▶ _Required action_
Find each line below containing the word "railway" and copy it.

Stored data
========

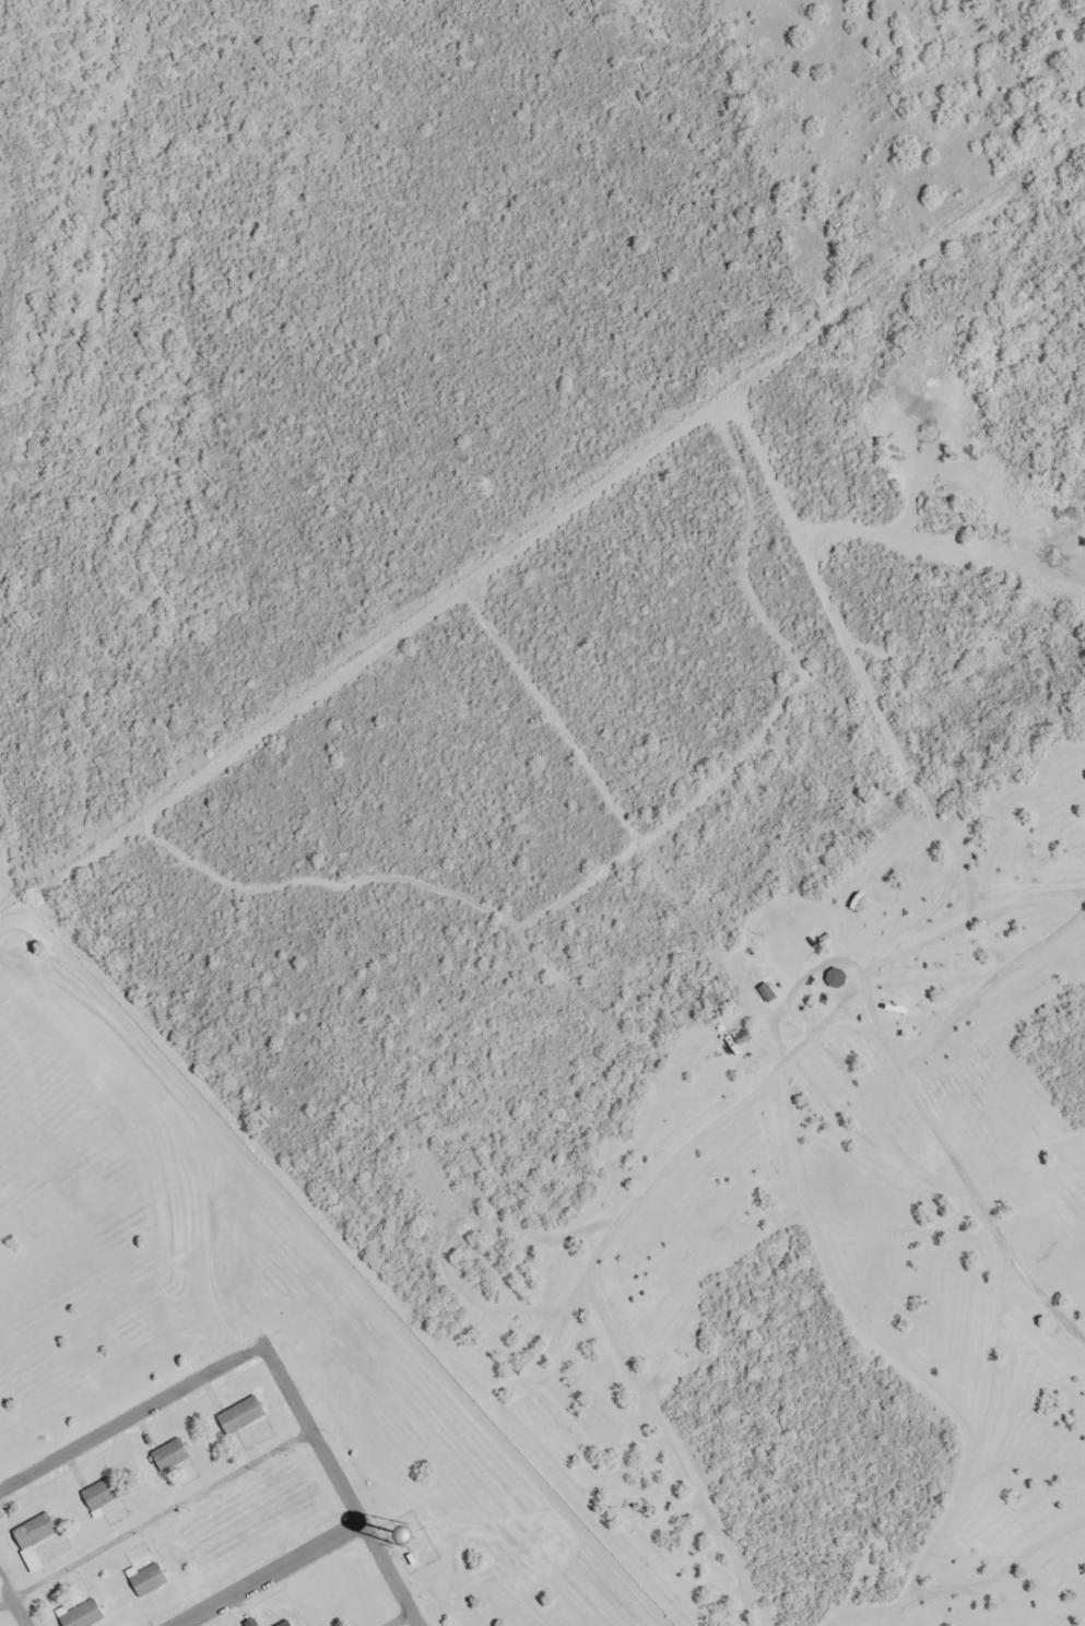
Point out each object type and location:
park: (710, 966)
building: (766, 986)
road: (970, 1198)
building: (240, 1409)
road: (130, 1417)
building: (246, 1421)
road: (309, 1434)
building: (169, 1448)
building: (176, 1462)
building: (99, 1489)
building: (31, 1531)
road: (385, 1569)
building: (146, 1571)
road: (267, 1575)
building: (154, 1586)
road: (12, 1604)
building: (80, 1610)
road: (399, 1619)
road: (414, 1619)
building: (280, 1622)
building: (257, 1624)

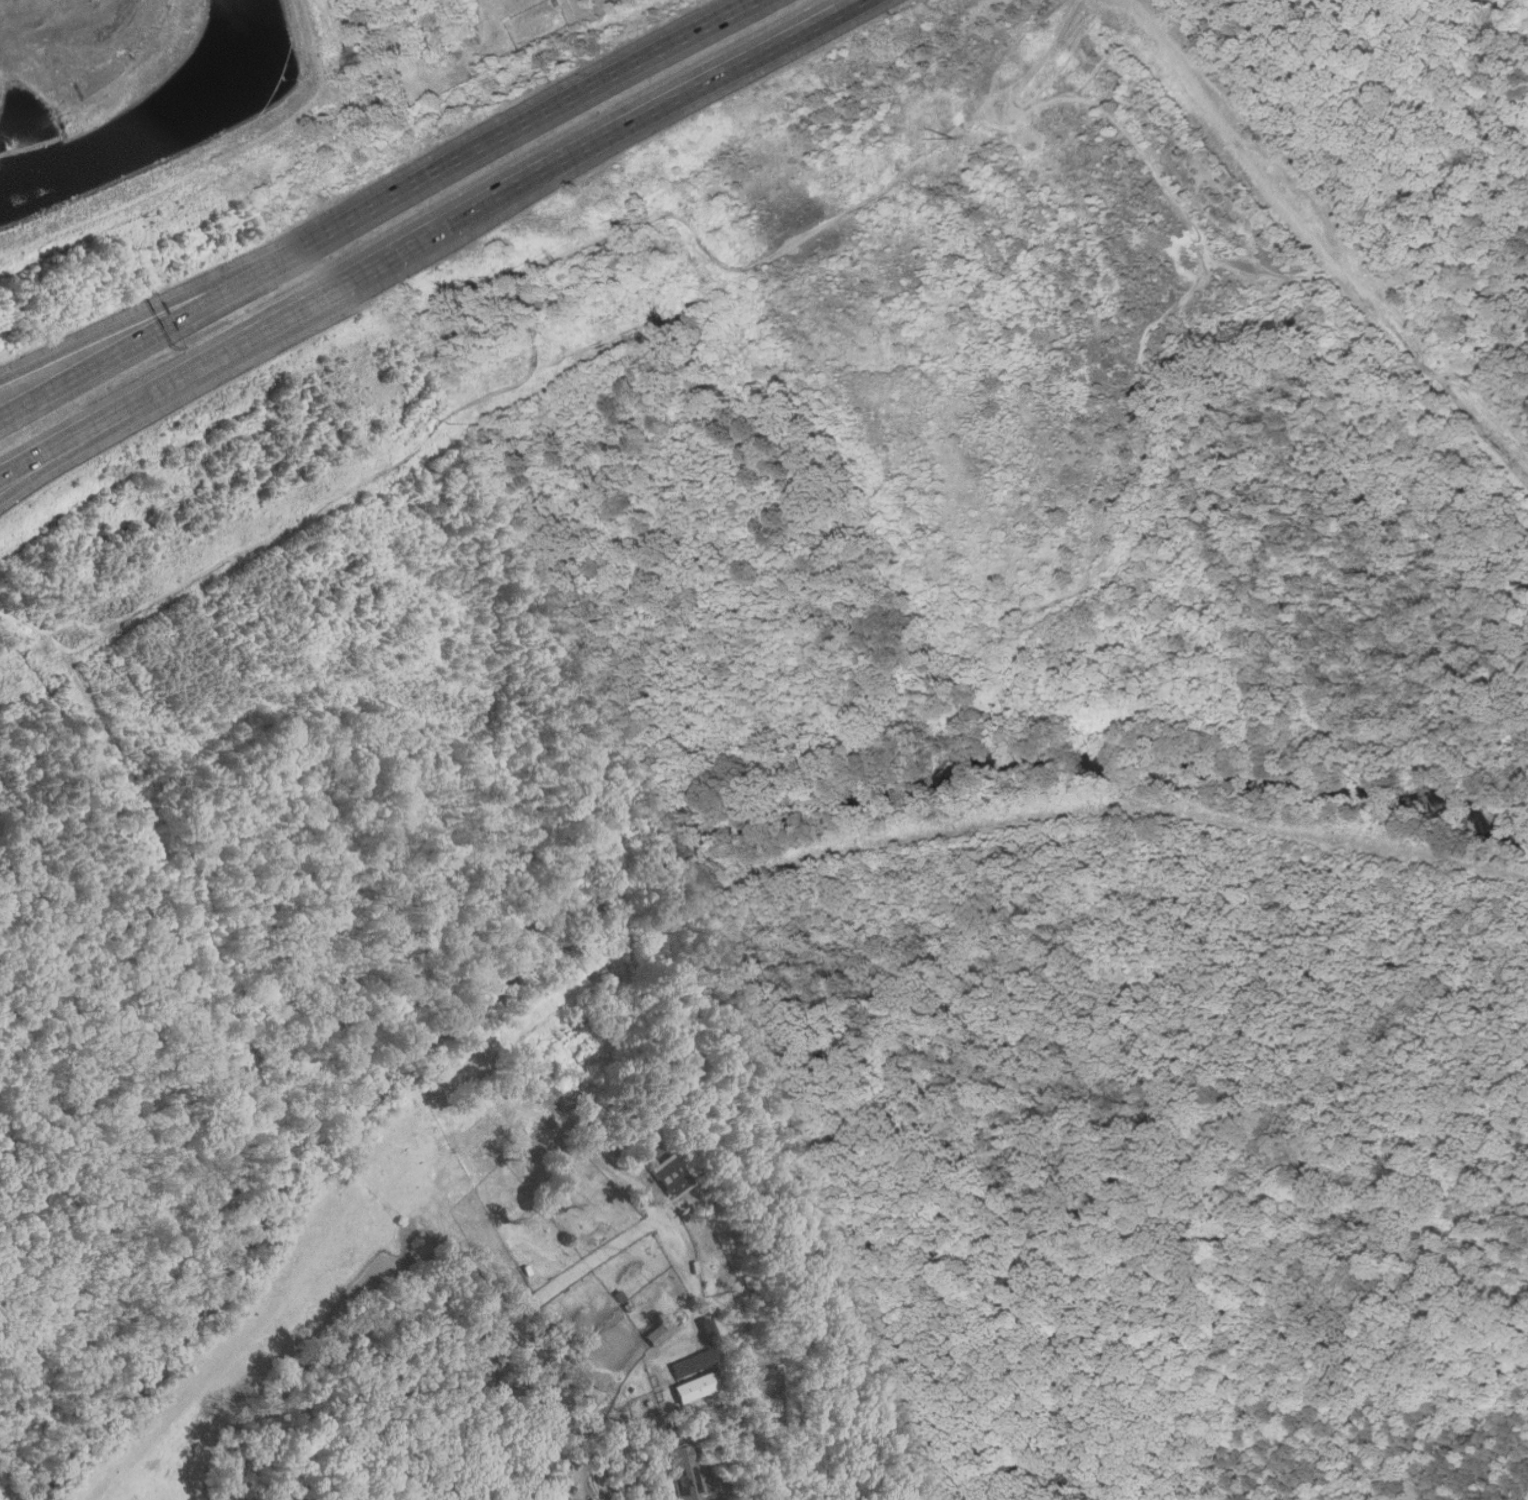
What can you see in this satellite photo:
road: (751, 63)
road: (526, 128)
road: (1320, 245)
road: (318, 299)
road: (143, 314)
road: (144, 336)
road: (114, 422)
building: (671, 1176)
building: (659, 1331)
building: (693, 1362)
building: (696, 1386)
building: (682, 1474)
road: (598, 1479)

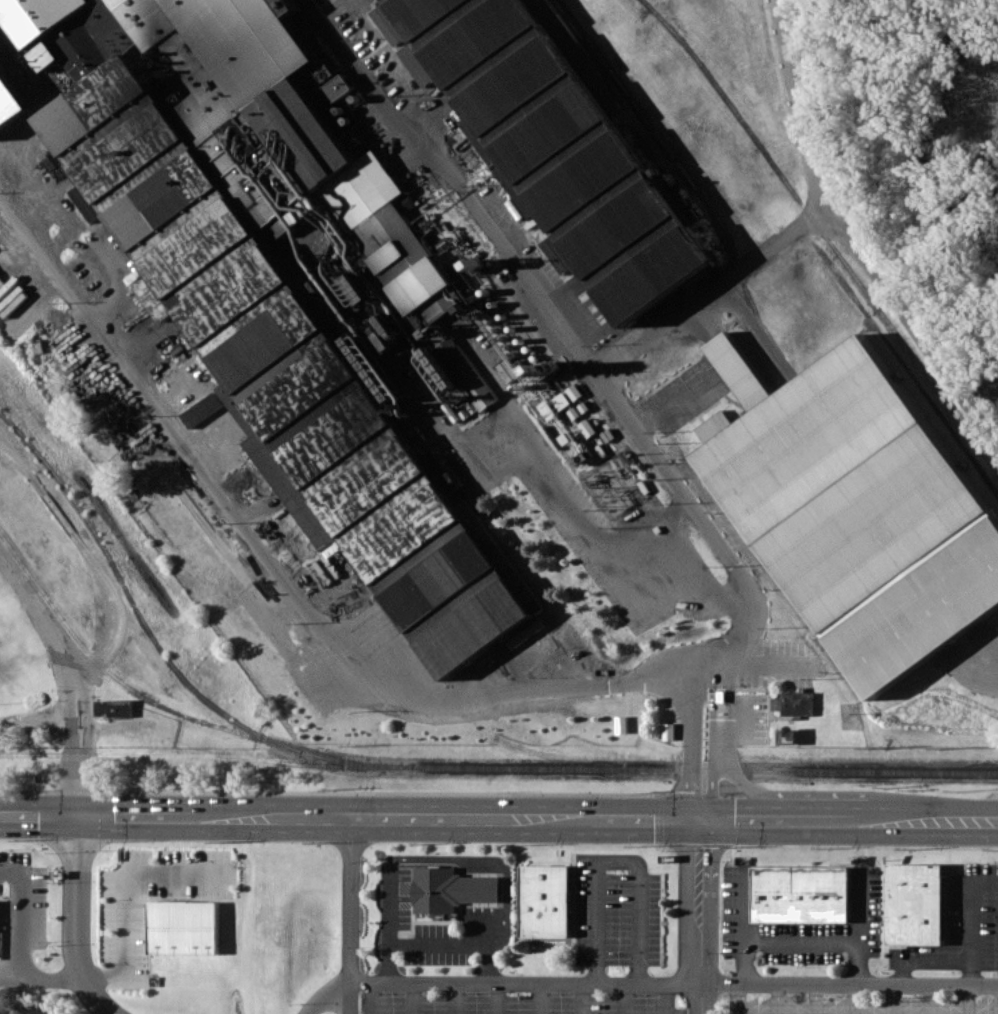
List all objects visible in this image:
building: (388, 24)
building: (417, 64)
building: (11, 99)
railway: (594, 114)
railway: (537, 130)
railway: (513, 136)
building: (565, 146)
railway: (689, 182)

========

▶ _Result of the task_
railway: (594, 114)
railway: (537, 130)
railway: (513, 136)
railway: (689, 182)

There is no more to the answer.